Every record must be copied exactly, except that pictures are dropped.

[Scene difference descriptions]
_ _ _

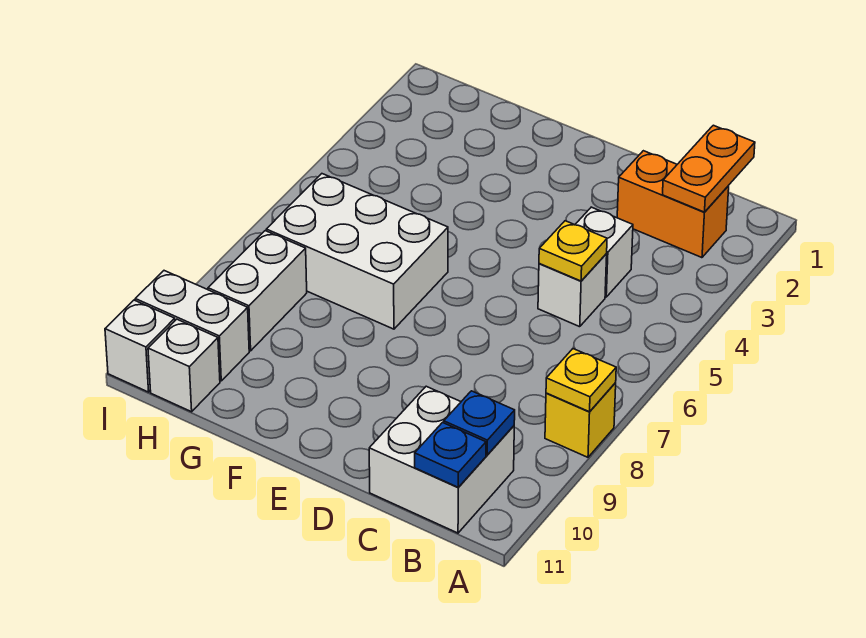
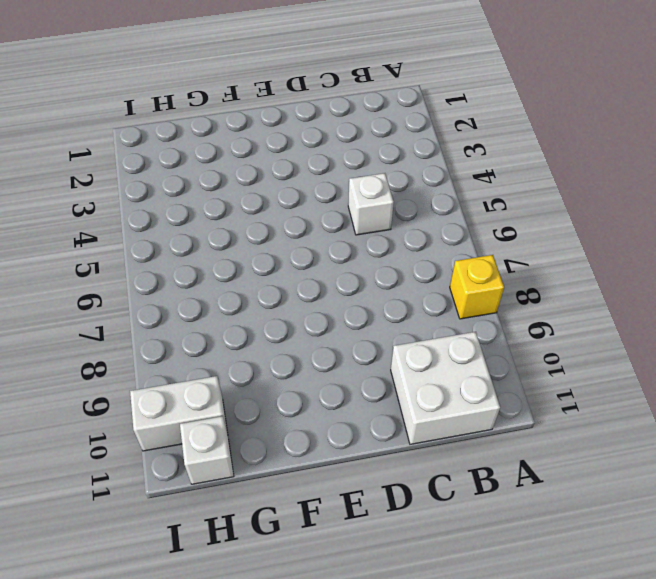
none -> orange brick B2:C2 level 1
none -> white brick C4 level 1
none -> white brick F6:H7 level 1

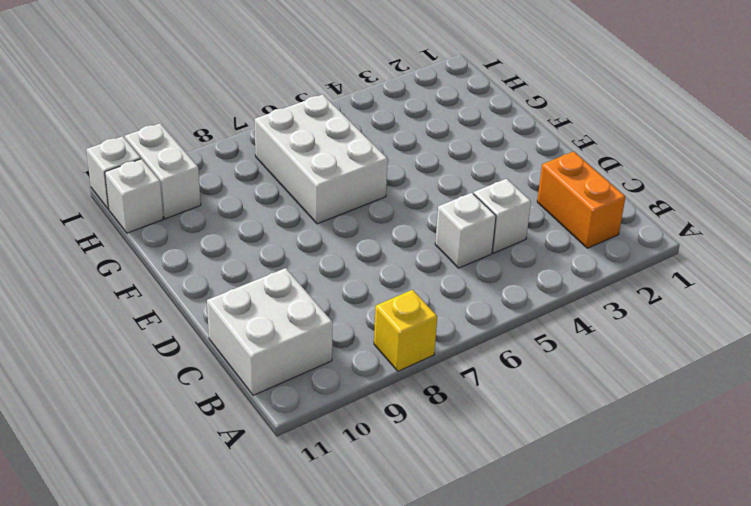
none -> white brick H8:H9 level 1
none -> yellow plate A8 level 2
none -> orange plate B1:B2 level 2

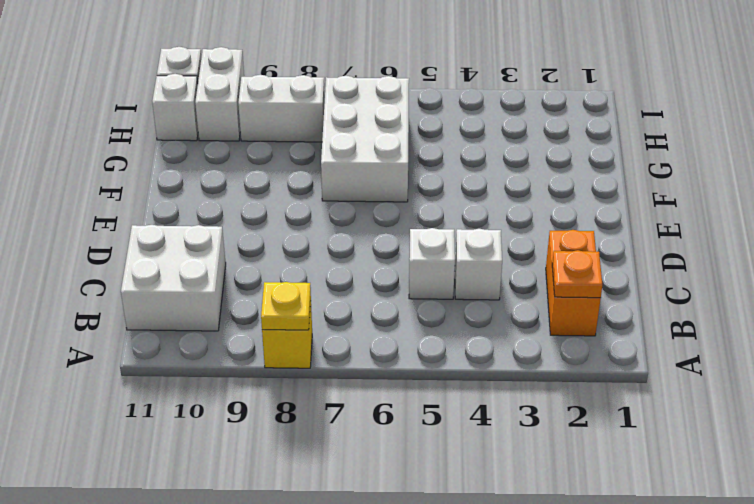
orange plate B2 level 2 -> orange plate B1:B2 level 2
none -> blue plate B10 level 2
none -> blue plate B11 level 2
none -> yellow plate C5 level 2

_ _ _

> _ANSWER SECTION_
none -> orange brick B2:C2 level 1
none -> white brick C4 level 1
none -> white brick F6:H7 level 1

none -> white brick H8:H9 level 1
none -> yellow plate A8 level 2
none -> orange plate B1:B2 level 2

orange plate B2 level 2 -> orange plate B1:B2 level 2
none -> blue plate B10 level 2
none -> blue plate B11 level 2
none -> yellow plate C5 level 2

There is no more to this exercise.